------ Input data

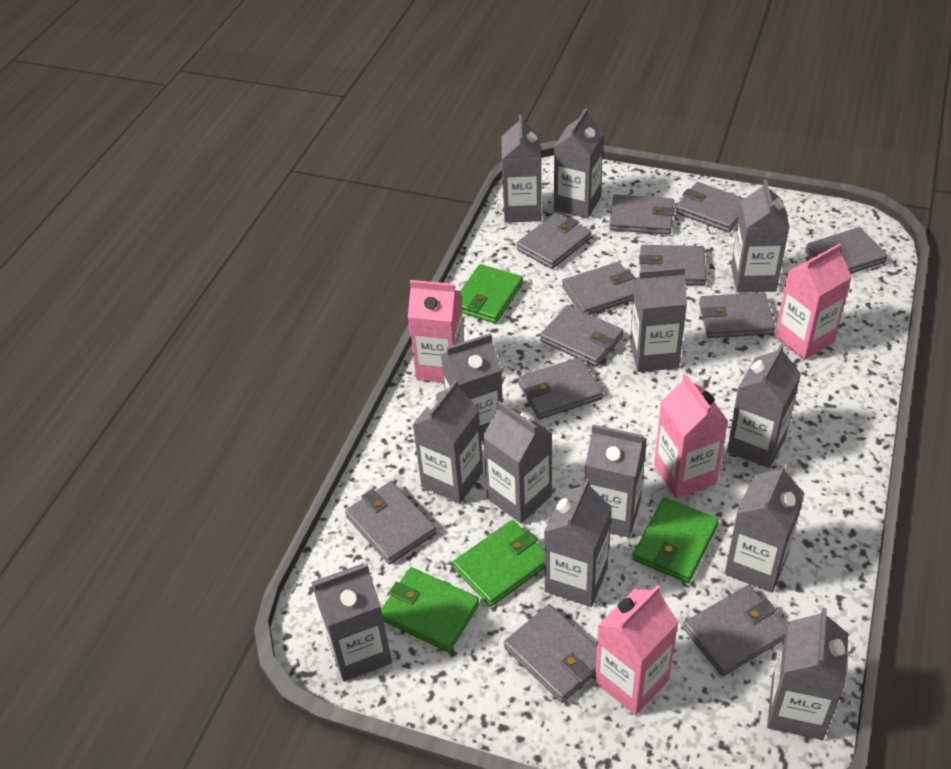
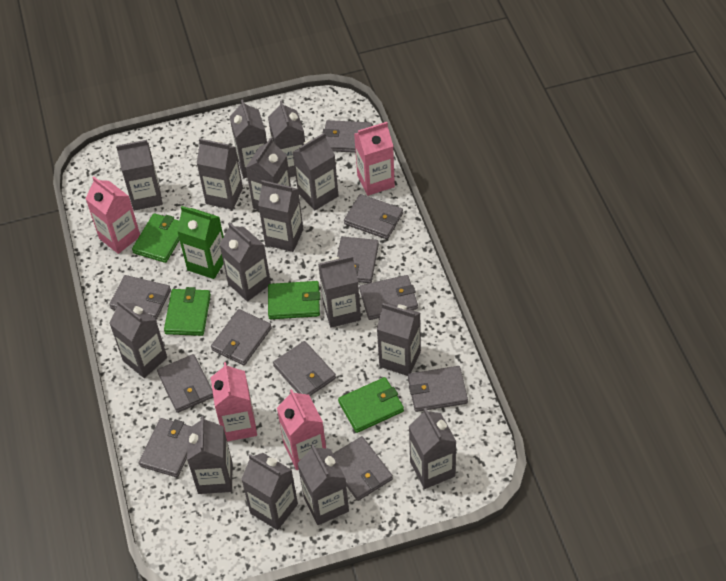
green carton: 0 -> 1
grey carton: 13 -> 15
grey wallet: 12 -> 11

------------
------ Input data

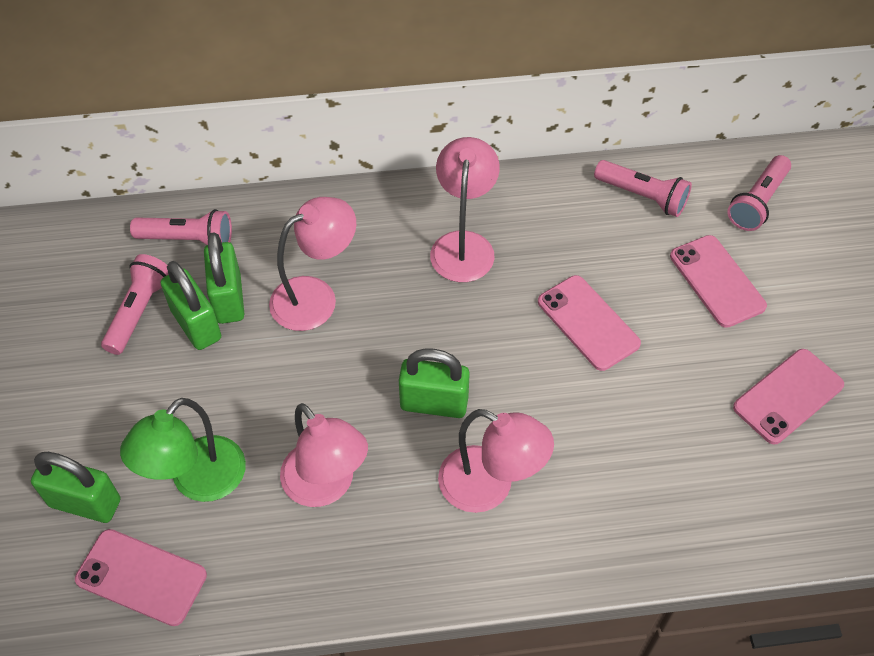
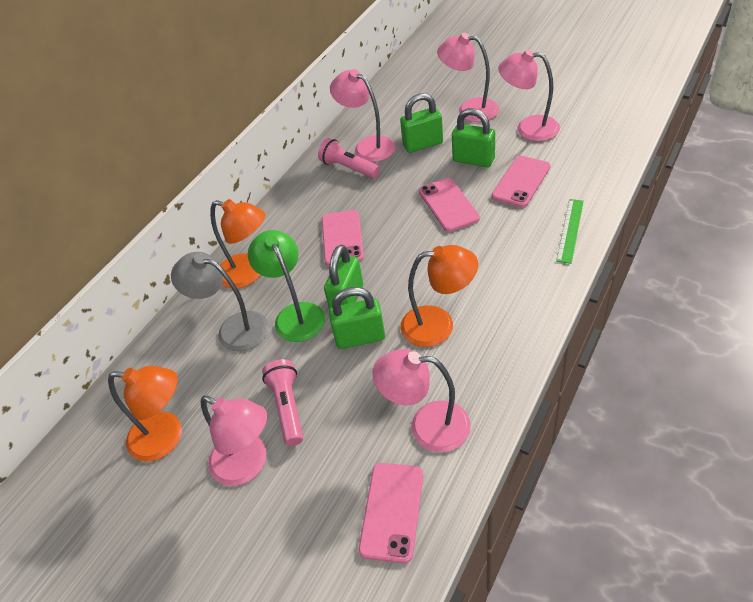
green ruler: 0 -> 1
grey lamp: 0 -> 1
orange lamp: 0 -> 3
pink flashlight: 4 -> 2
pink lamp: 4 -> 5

------------

Which lines above hold the string "grey"? Copy each of them.

grey carton: 13 -> 15
grey wallet: 12 -> 11
grey lamp: 0 -> 1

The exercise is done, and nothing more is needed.